- Task description -
Repeat the full listing below verbatim and keep the images out.

- Exercise input -

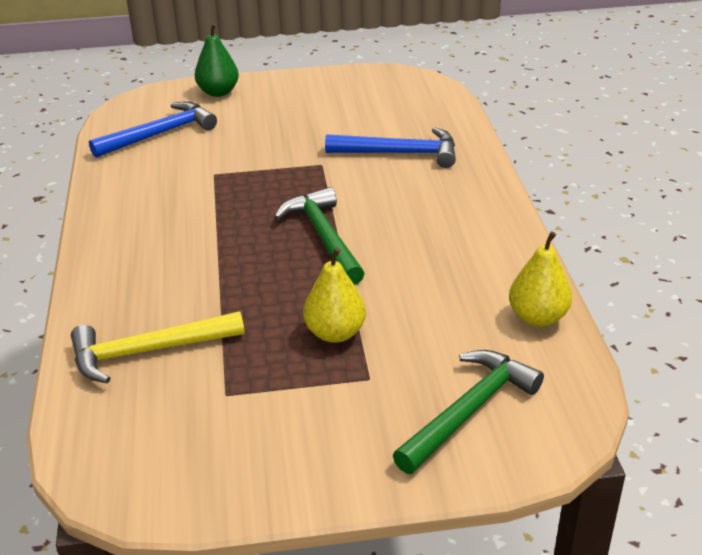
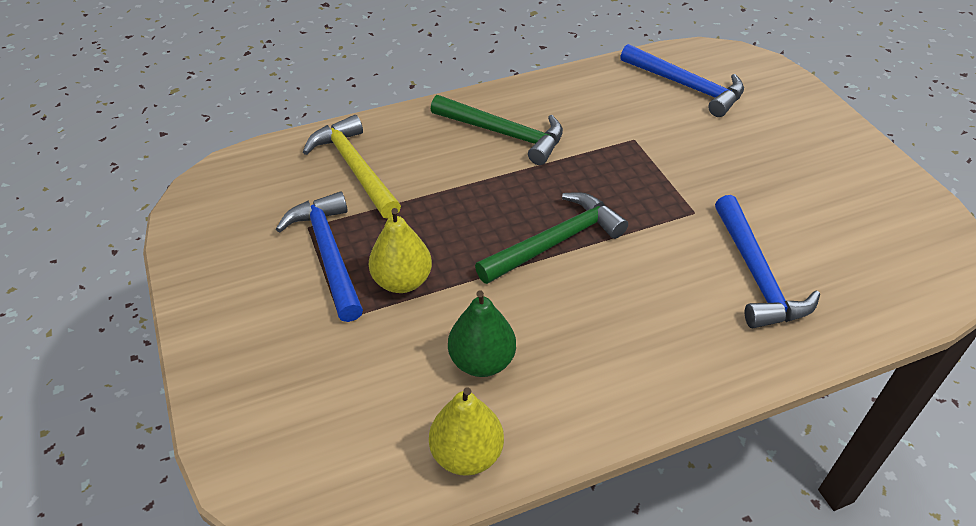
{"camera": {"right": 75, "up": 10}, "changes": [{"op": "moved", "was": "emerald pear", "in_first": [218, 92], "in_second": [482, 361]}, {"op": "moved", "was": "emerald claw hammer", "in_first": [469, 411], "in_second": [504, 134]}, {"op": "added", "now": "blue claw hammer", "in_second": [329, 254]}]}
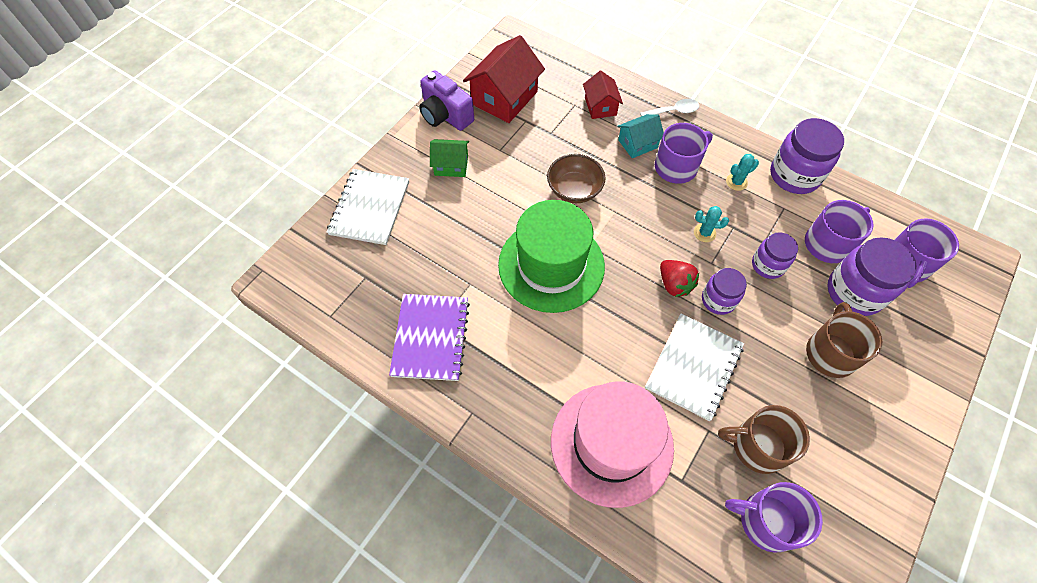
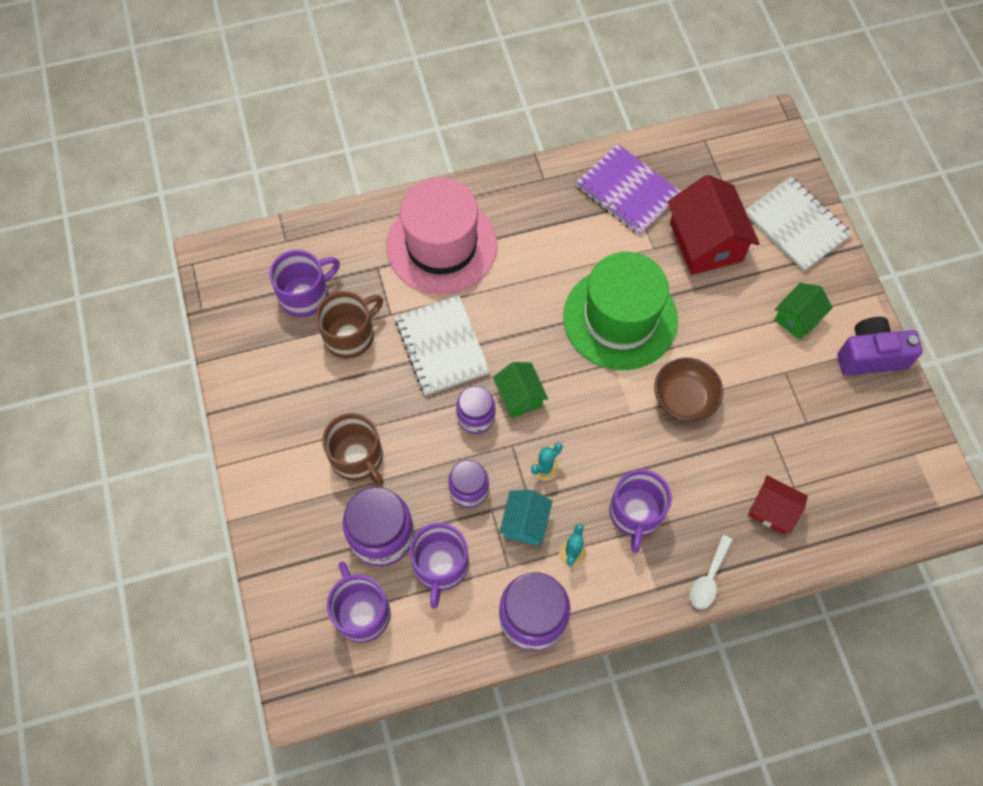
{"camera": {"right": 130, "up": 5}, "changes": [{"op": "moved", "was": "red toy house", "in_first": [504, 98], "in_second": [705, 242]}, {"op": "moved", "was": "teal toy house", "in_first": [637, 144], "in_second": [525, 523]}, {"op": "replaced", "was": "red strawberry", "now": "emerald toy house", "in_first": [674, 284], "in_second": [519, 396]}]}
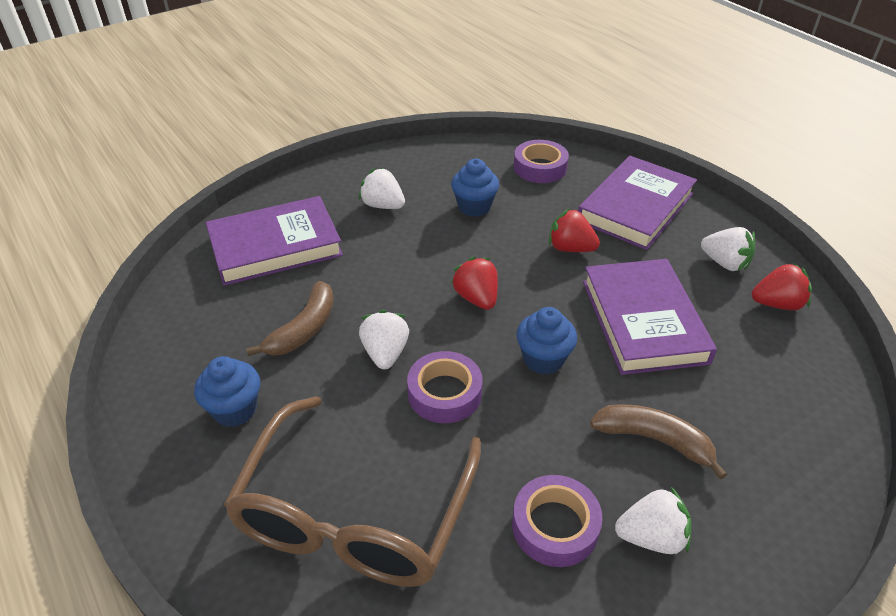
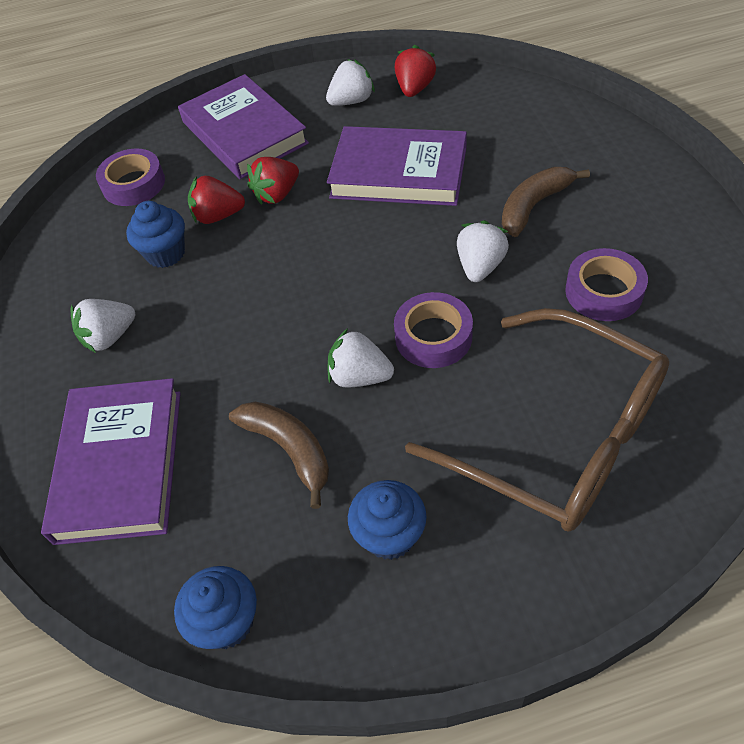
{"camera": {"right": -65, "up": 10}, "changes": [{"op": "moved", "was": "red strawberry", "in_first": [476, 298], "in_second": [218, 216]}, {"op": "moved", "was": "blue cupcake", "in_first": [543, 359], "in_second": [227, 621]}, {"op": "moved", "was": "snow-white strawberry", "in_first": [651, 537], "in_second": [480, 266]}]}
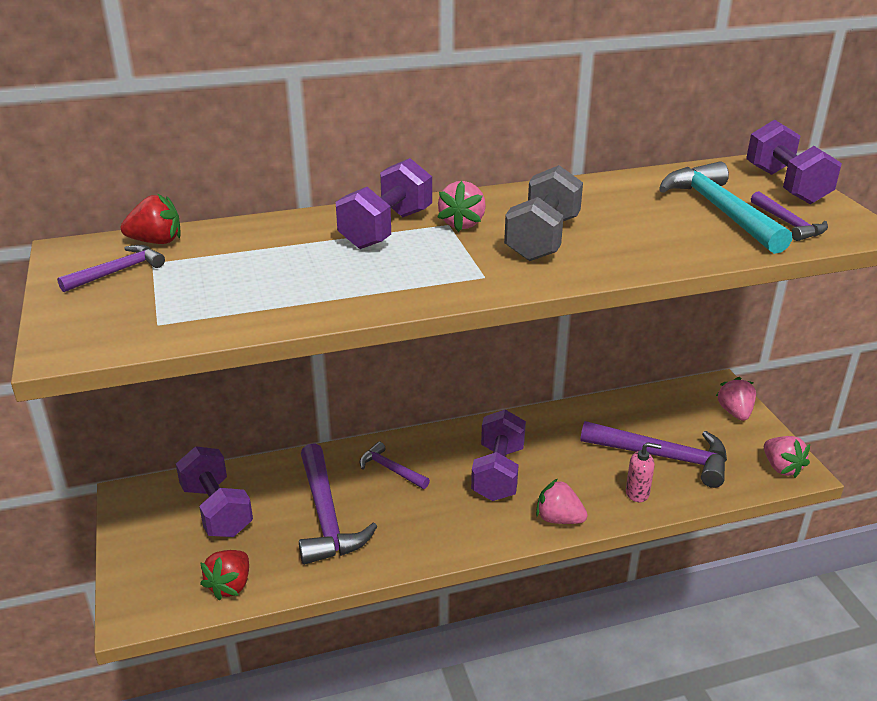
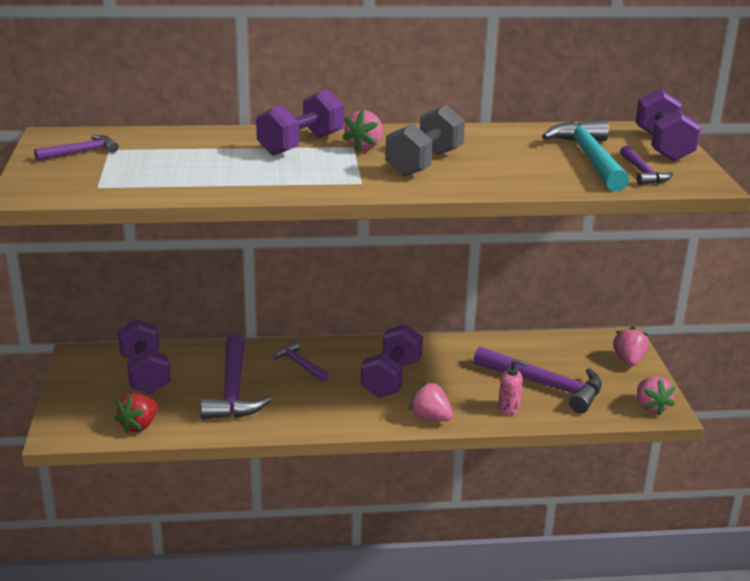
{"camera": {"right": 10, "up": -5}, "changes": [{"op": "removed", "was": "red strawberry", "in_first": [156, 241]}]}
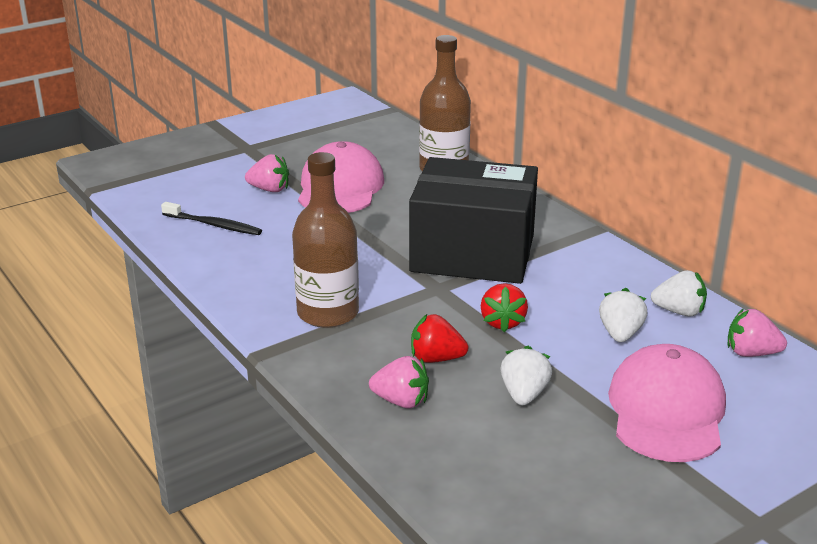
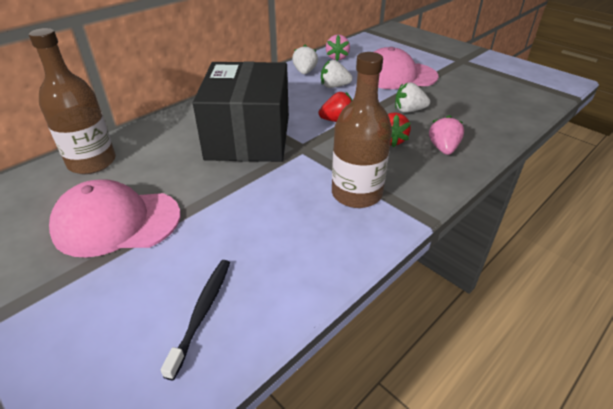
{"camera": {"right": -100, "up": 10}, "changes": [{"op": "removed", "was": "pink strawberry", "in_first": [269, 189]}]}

- Response to the exercise -
{"camera": {"right": 75, "up": 10}, "changes": [{"op": "moved", "was": "emerald pear", "in_first": [218, 92], "in_second": [482, 361]}, {"op": "moved", "was": "emerald claw hammer", "in_first": [469, 411], "in_second": [504, 134]}, {"op": "added", "now": "blue claw hammer", "in_second": [329, 254]}]}
{"camera": {"right": 130, "up": 5}, "changes": [{"op": "moved", "was": "red toy house", "in_first": [504, 98], "in_second": [705, 242]}, {"op": "moved", "was": "teal toy house", "in_first": [637, 144], "in_second": [525, 523]}, {"op": "replaced", "was": "red strawberry", "now": "emerald toy house", "in_first": [674, 284], "in_second": [519, 396]}]}
{"camera": {"right": -65, "up": 10}, "changes": [{"op": "moved", "was": "red strawberry", "in_first": [476, 298], "in_second": [218, 216]}, {"op": "moved", "was": "blue cupcake", "in_first": [543, 359], "in_second": [227, 621]}, {"op": "moved", "was": "snow-white strawberry", "in_first": [651, 537], "in_second": [480, 266]}]}
{"camera": {"right": 10, "up": -5}, "changes": [{"op": "removed", "was": "red strawberry", "in_first": [156, 241]}]}
{"camera": {"right": -100, "up": 10}, "changes": [{"op": "removed", "was": "pink strawberry", "in_first": [269, 189]}]}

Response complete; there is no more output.